» Your objective:
What is needed here is an exact printout of the data, with no pictures included.

***

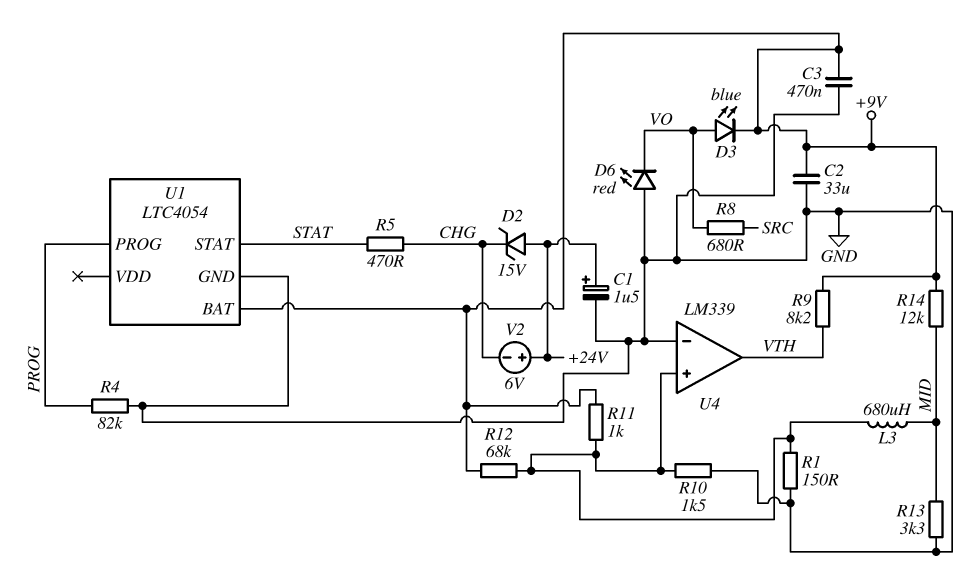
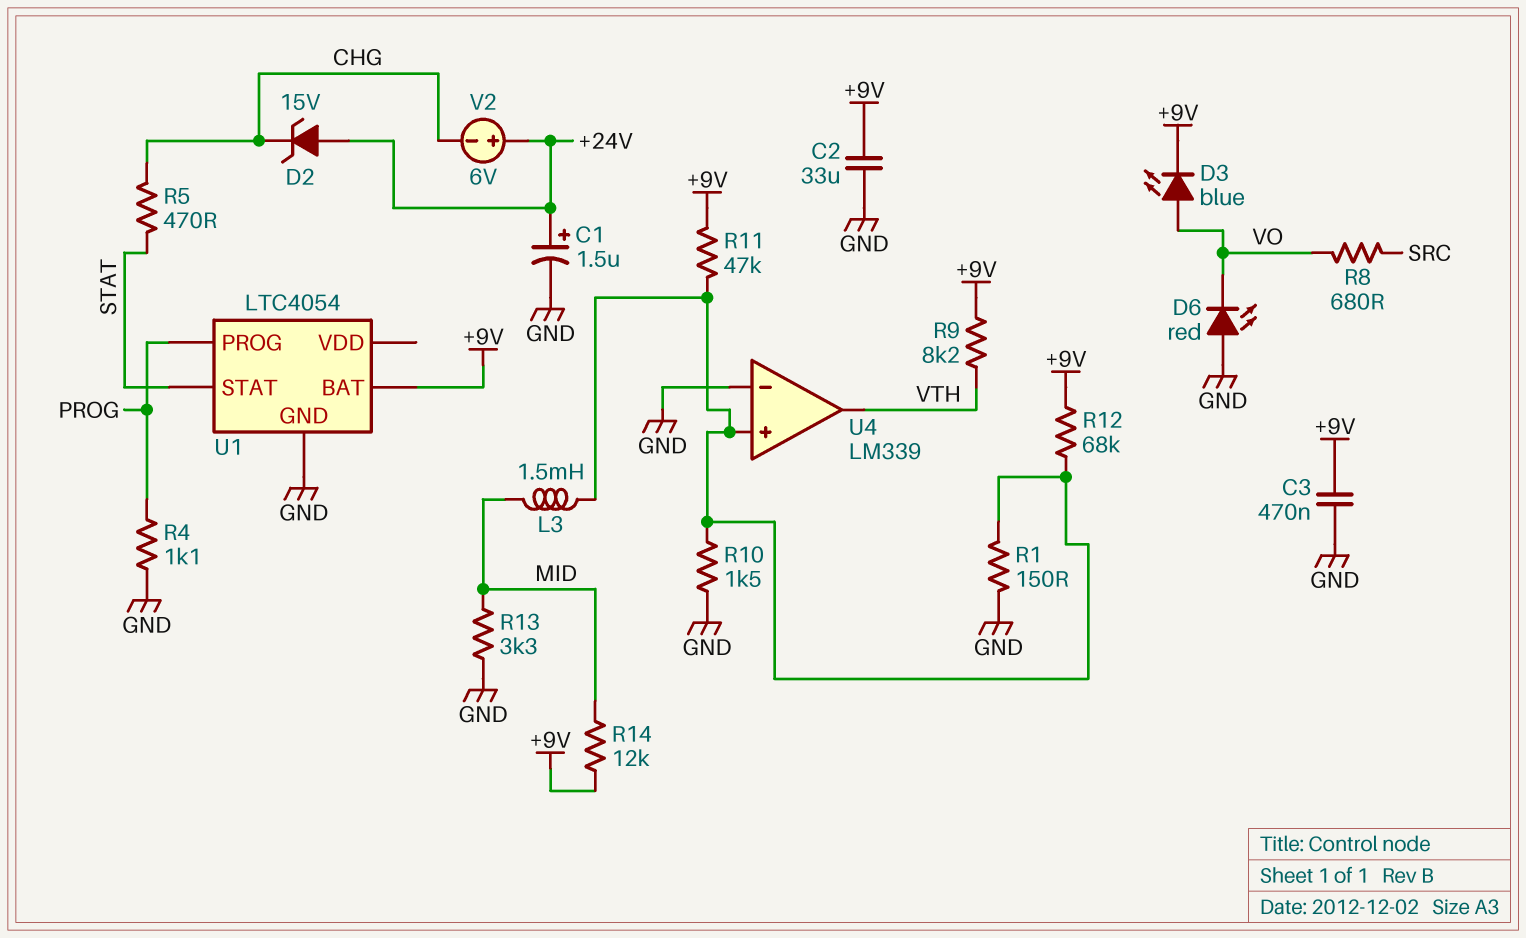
L3: 680uH (MID, U4/in+) -> 1.5mH (MID, U4/in+)
R4: 82k (GND, PROG) -> 1.1k (GND, PROG)
R11: 1k (+9V, U4/in+) -> 47k (+9V, U4/in+)

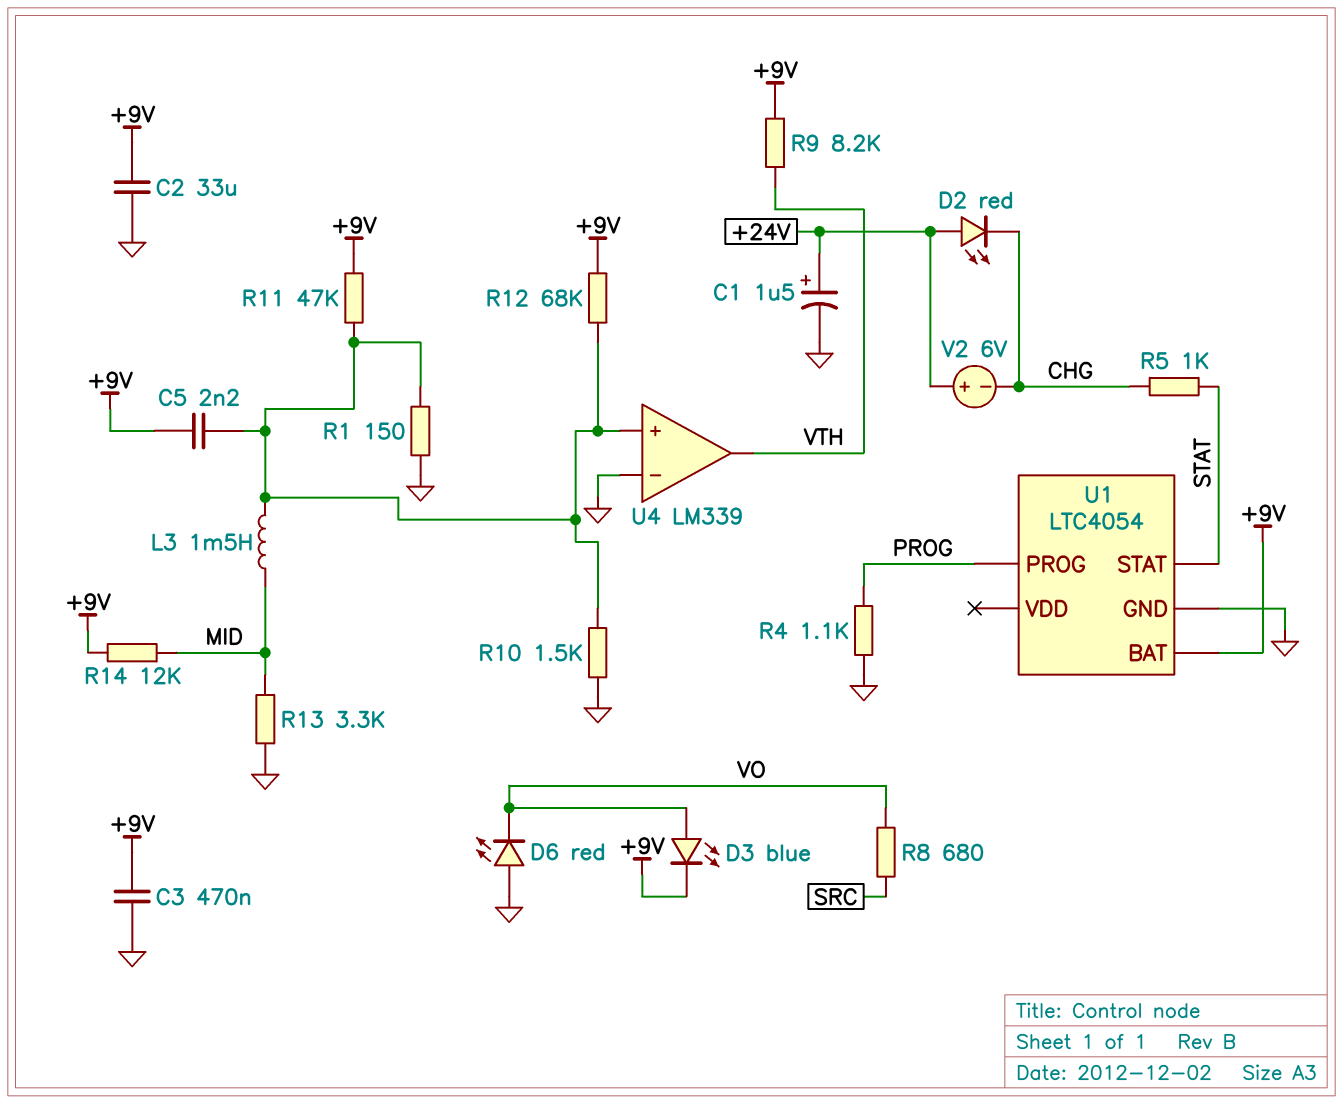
C5: none -> 2.2nF (+9V, U4/in+)
D2: zener 15V (A +24V, K CHG) -> LED red (A +24V, K CHG)
R5: 470 (CHG, STAT) -> 1k (CHG, STAT)

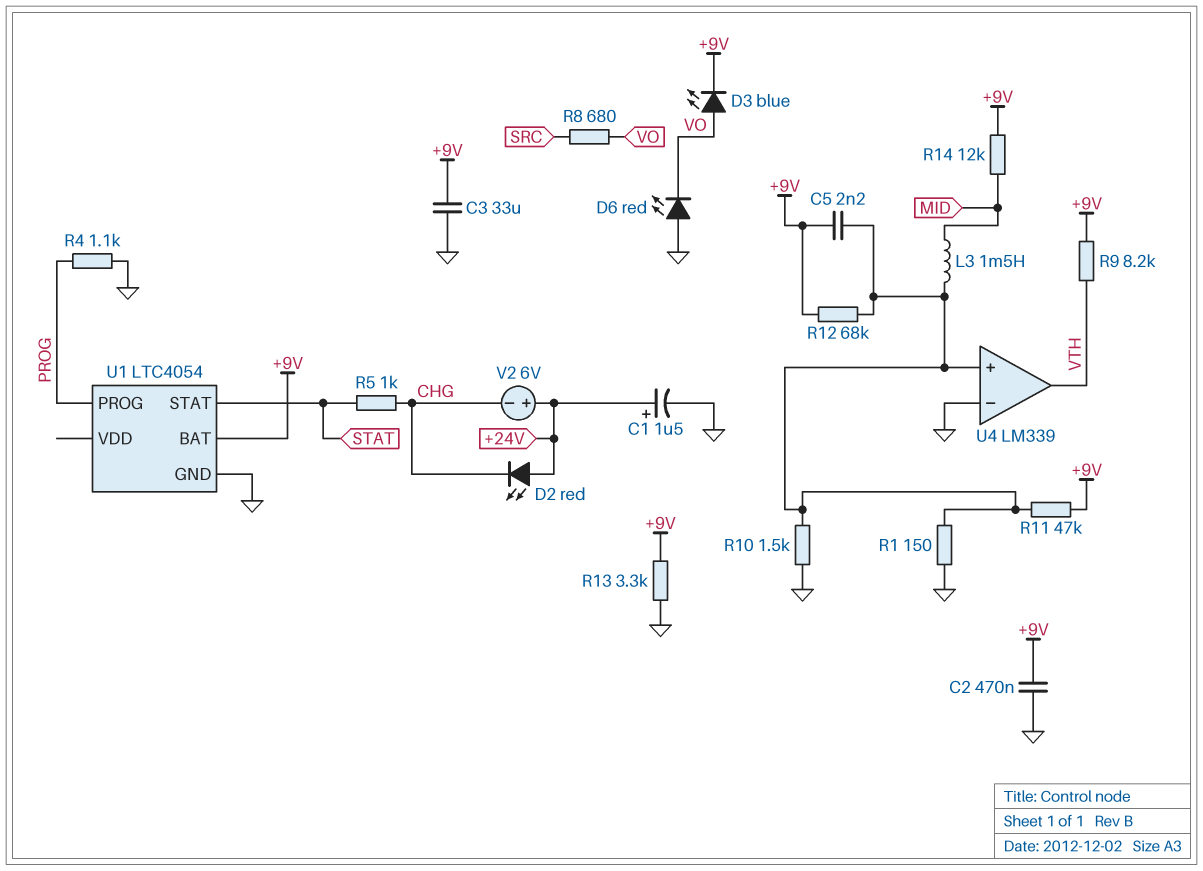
C2: 33uF (+9V, GND) -> 470nF (+9V, GND)
C3: 470nF (+9V, GND) -> 33uF (+9V, GND)
R13: 3.3k (GND, MID) -> 3.3k (+9V, GND)

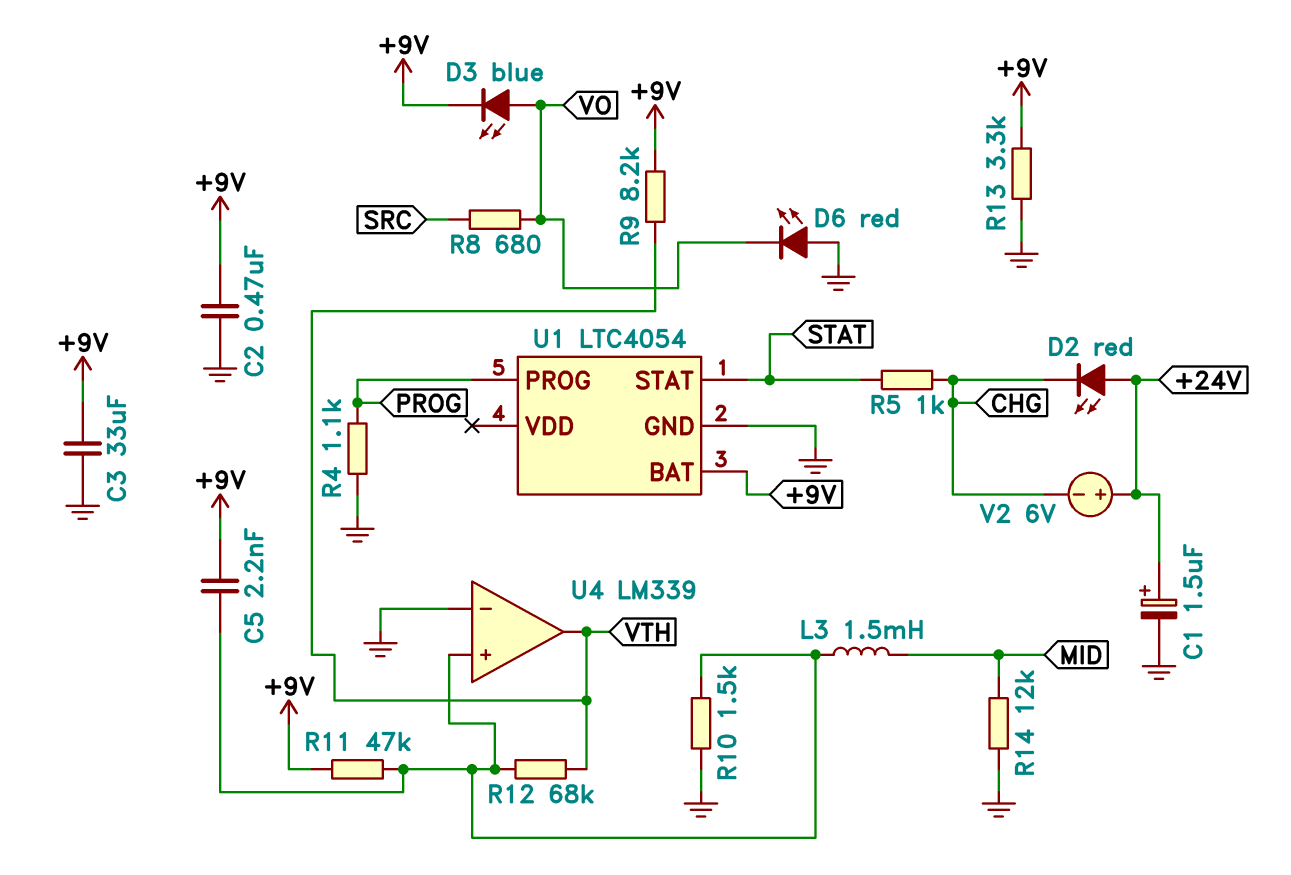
R1: 150 (GND, U4/in+) -> none
R12: 68k (+9V, U4/in+) -> 68k (U4/in+, VTH)
R14: 12k (+9V, MID) -> 12k (GND, MID)

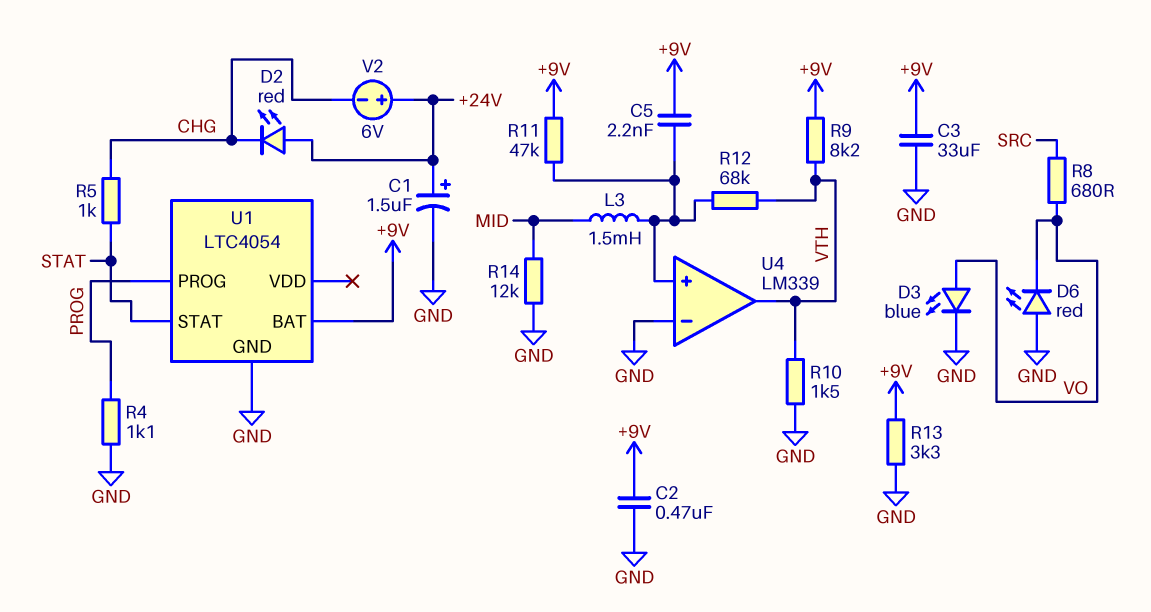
D3: LED blue (A VO, K +9V) -> LED blue (A VO, K GND)
R10: 1.5k (GND, U4/in+) -> 1.5k (GND, VTH)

***

» Answer to this exercise:
L3: 680uH (MID, U4/in+) -> 1.5mH (MID, U4/in+)
R4: 82k (GND, PROG) -> 1.1k (GND, PROG)
R11: 1k (+9V, U4/in+) -> 47k (+9V, U4/in+)

C5: none -> 2.2nF (+9V, U4/in+)
D2: zener 15V (A +24V, K CHG) -> LED red (A +24V, K CHG)
R5: 470 (CHG, STAT) -> 1k (CHG, STAT)

C2: 33uF (+9V, GND) -> 470nF (+9V, GND)
C3: 470nF (+9V, GND) -> 33uF (+9V, GND)
R13: 3.3k (GND, MID) -> 3.3k (+9V, GND)

R1: 150 (GND, U4/in+) -> none
R12: 68k (+9V, U4/in+) -> 68k (U4/in+, VTH)
R14: 12k (+9V, MID) -> 12k (GND, MID)

D3: LED blue (A VO, K +9V) -> LED blue (A VO, K GND)
R10: 1.5k (GND, U4/in+) -> 1.5k (GND, VTH)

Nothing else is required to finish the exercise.